* **WHAT THIS TASK INVOLVES**
Exactly as written, please repeat the data that follows, but not the pictures.

*** Opening DATA TO EXAMINE ***

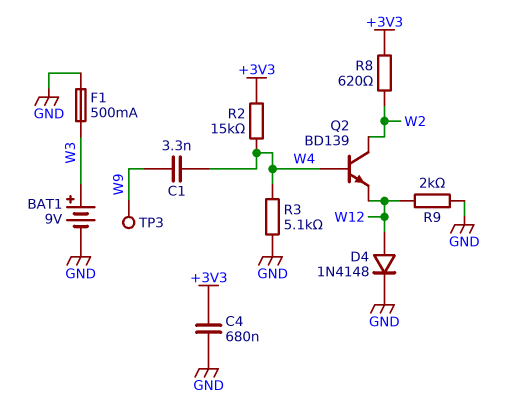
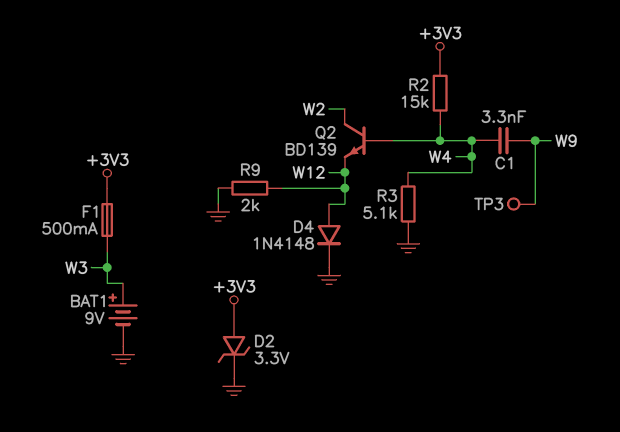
C4: 680nF (+3V3, GND) -> none
D2: none -> zener 3.3V (A +3V3, K GND)
F1: 500mA (GND, W3) -> 500mA (+3V3, W3)
R8: 620 (+3V3, W2) -> none

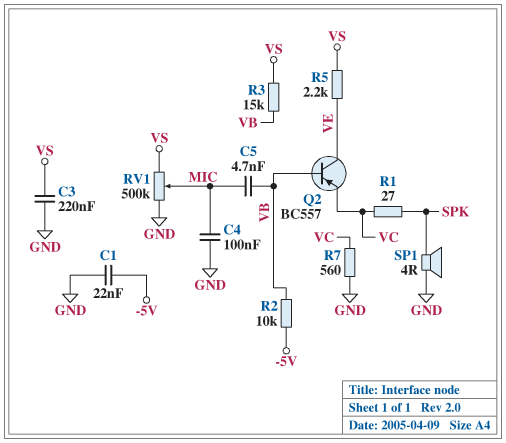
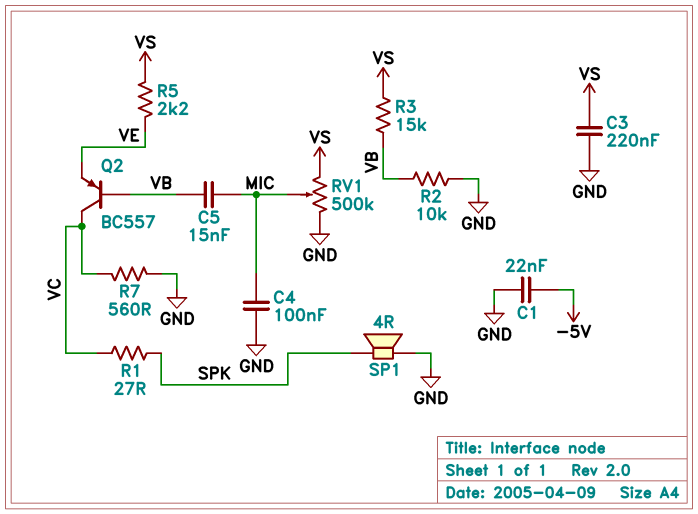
C5: 4.7nF (MIC, VB) -> 15nF (MIC, VB)
Q2: PNP BC557 (B VB, C VE, E VC) -> PNP BC557 (B VB, C VC, E VE)
R2: 10k (-5V, VB) -> 10k (GND, VB)

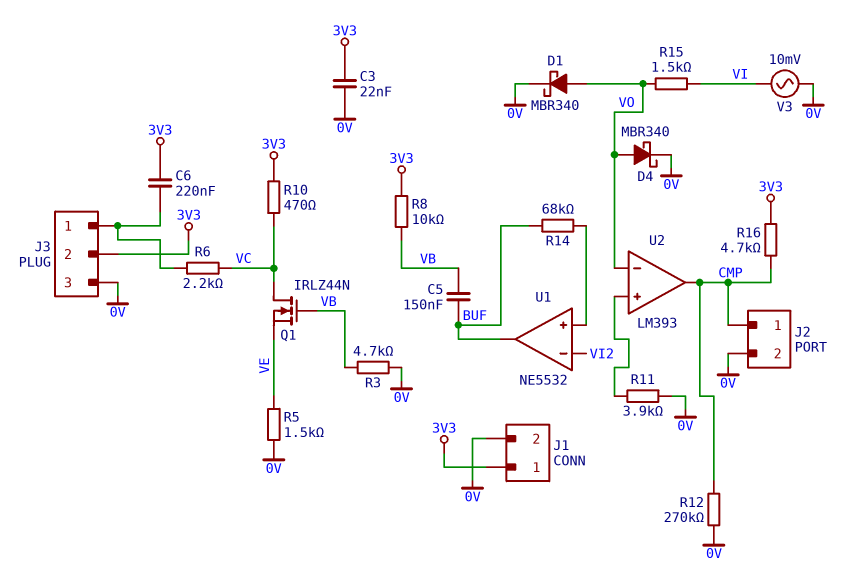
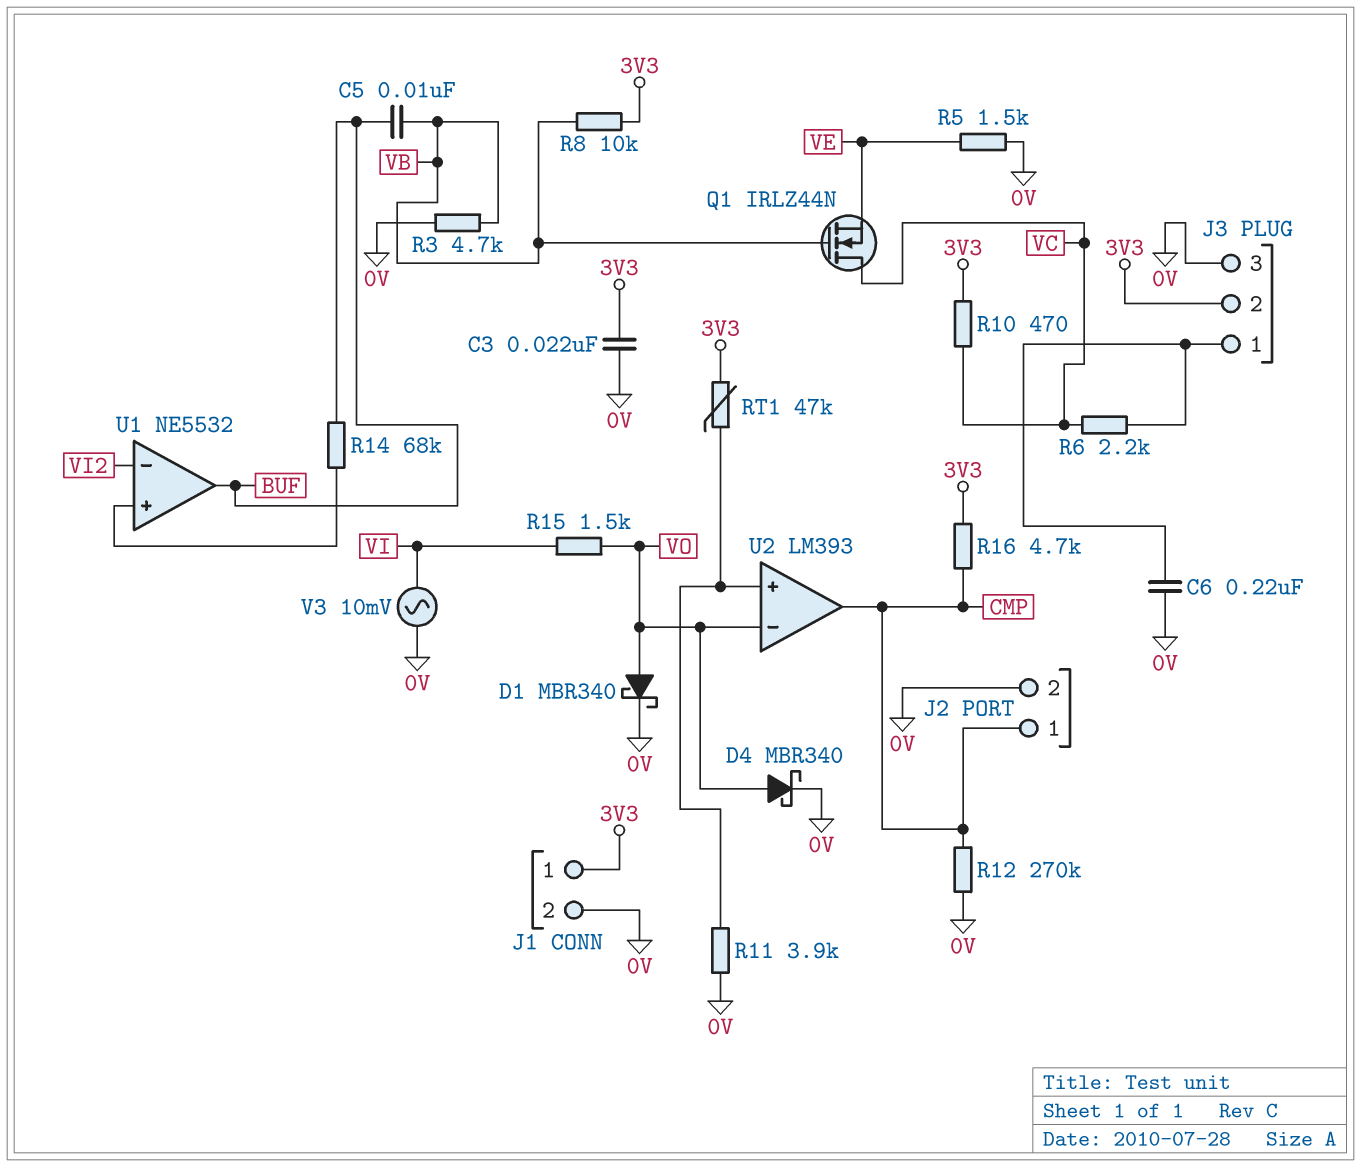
C5: 150nF (BUF, VB) -> 10nF (BUF, VB)
C6: 220nF (3V3, J3/1) -> 220nF (0V, J3/1)
RT1: none -> 47k (3V3, U2/in+)

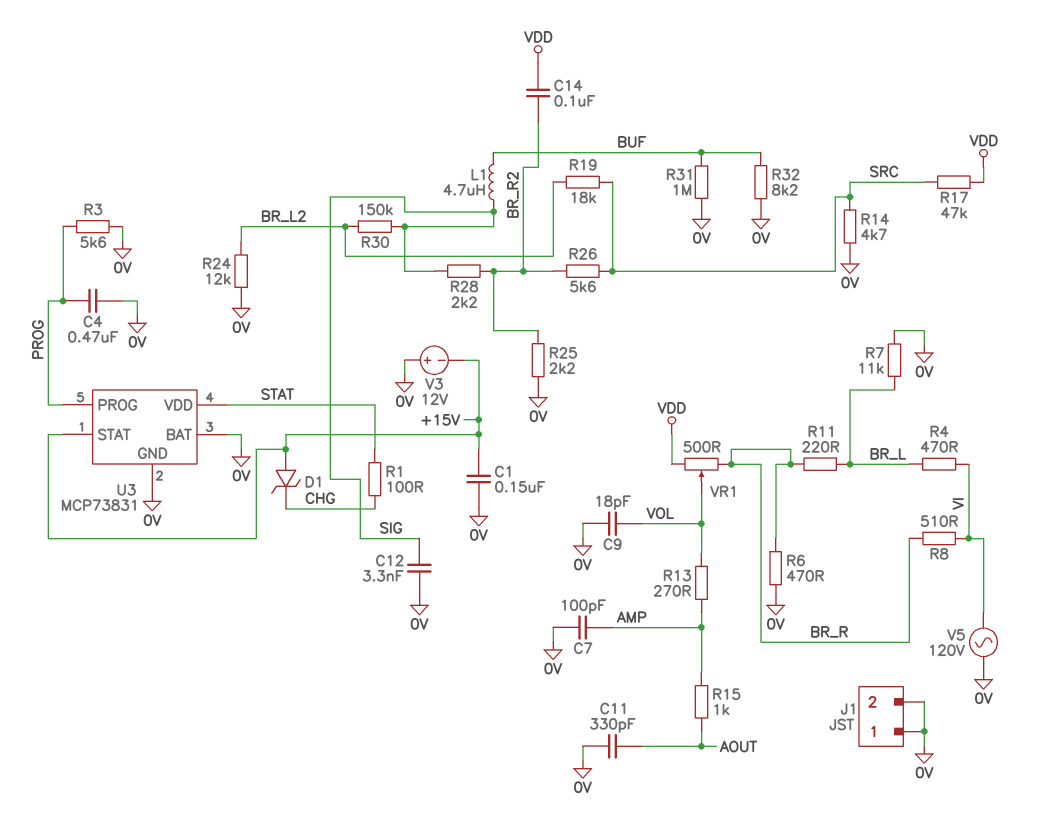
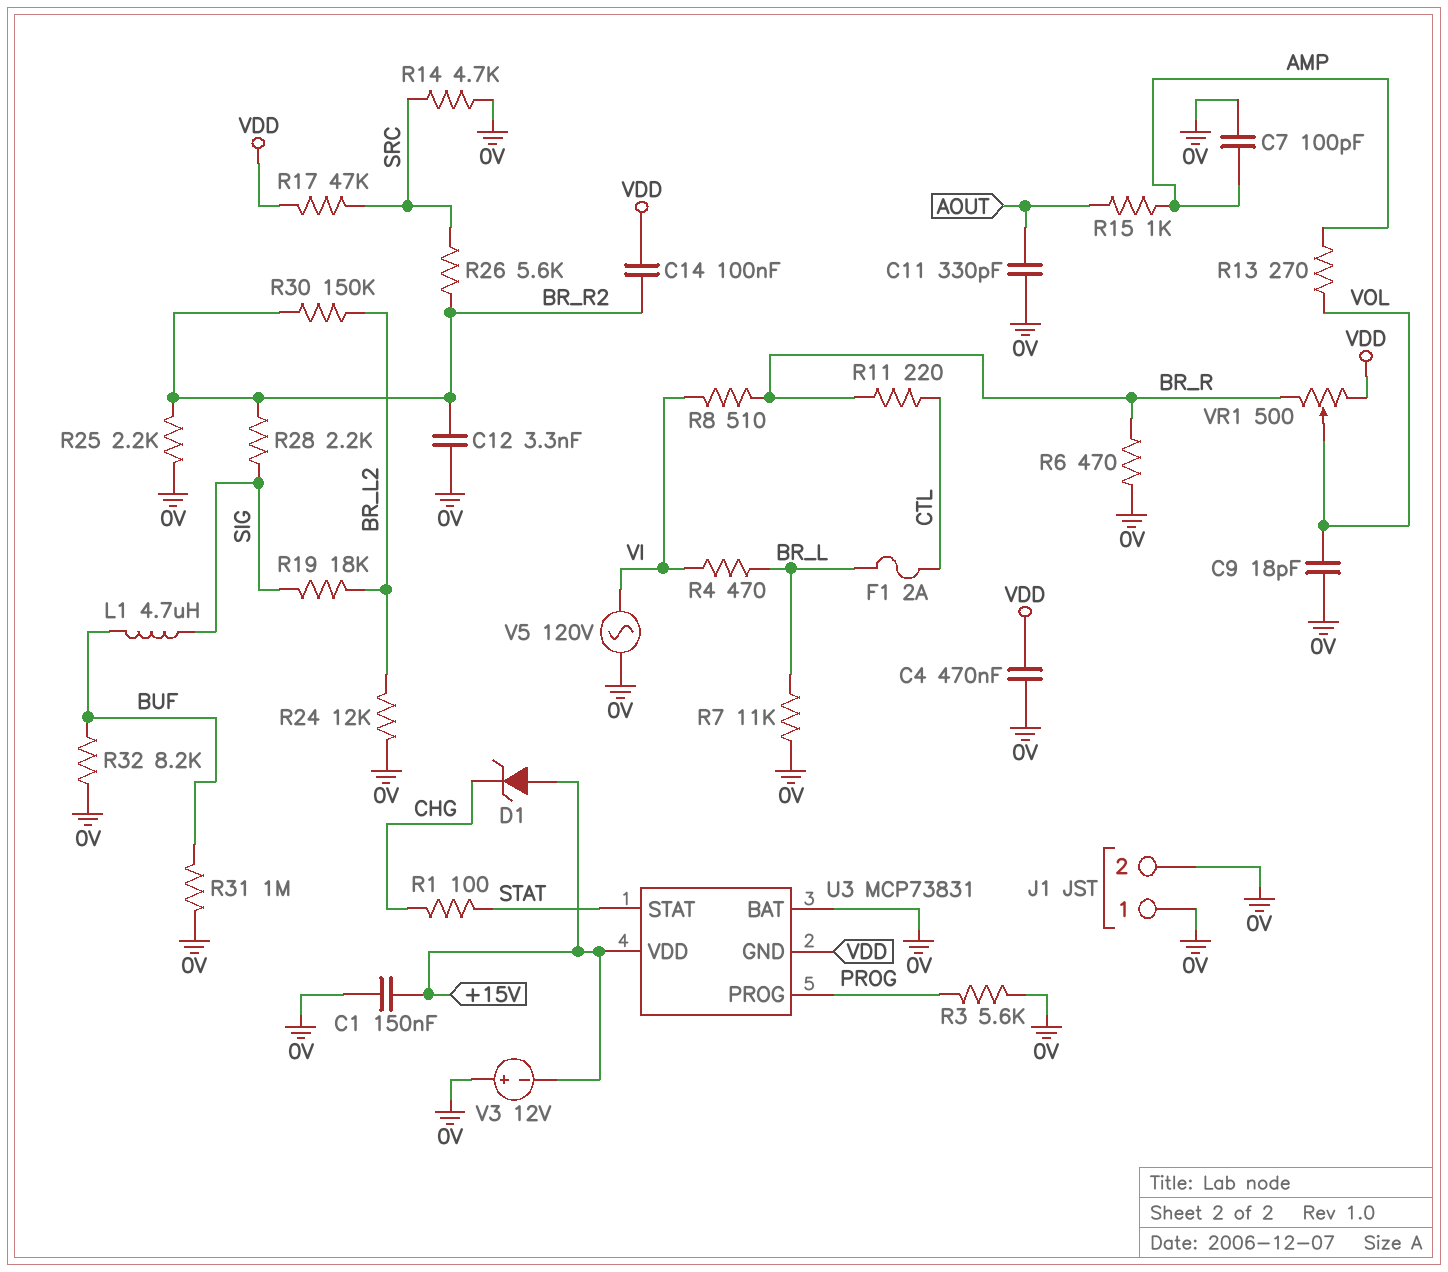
C4: 470nF (0V, PROG) -> 470nF (0V, VDD)
C12: 3.3nF (0V, SIG) -> 3.3nF (0V, BR_R2)
F1: none -> 2A (BR_L, CTL)
R11: 220 (BR_L, BR_R) -> 220 (BR_R, CTL)
R19: 18k (BR_L2, SRC) -> 18k (BR_L2, SIG)
R30: 150k (BR_L2, SIG) -> 150k (BR_L2, BR_R2)
U3 pin GND: 0V -> VDD
U3 pin STAT: +15V -> STAT
U3 pin VDD: STAT -> +15V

*** Closing DATA TO EXAMINE ***

* **WRITTEN SOLUTION**
C4: 680nF (+3V3, GND) -> none
D2: none -> zener 3.3V (A +3V3, K GND)
F1: 500mA (GND, W3) -> 500mA (+3V3, W3)
R8: 620 (+3V3, W2) -> none

C5: 4.7nF (MIC, VB) -> 15nF (MIC, VB)
Q2: PNP BC557 (B VB, C VE, E VC) -> PNP BC557 (B VB, C VC, E VE)
R2: 10k (-5V, VB) -> 10k (GND, VB)

C5: 150nF (BUF, VB) -> 10nF (BUF, VB)
C6: 220nF (3V3, J3/1) -> 220nF (0V, J3/1)
RT1: none -> 47k (3V3, U2/in+)

C4: 470nF (0V, PROG) -> 470nF (0V, VDD)
C12: 3.3nF (0V, SIG) -> 3.3nF (0V, BR_R2)
F1: none -> 2A (BR_L, CTL)
R11: 220 (BR_L, BR_R) -> 220 (BR_R, CTL)
R19: 18k (BR_L2, SRC) -> 18k (BR_L2, SIG)
R30: 150k (BR_L2, SIG) -> 150k (BR_L2, BR_R2)
U3 pin GND: 0V -> VDD
U3 pin STAT: +15V -> STAT
U3 pin VDD: STAT -> +15V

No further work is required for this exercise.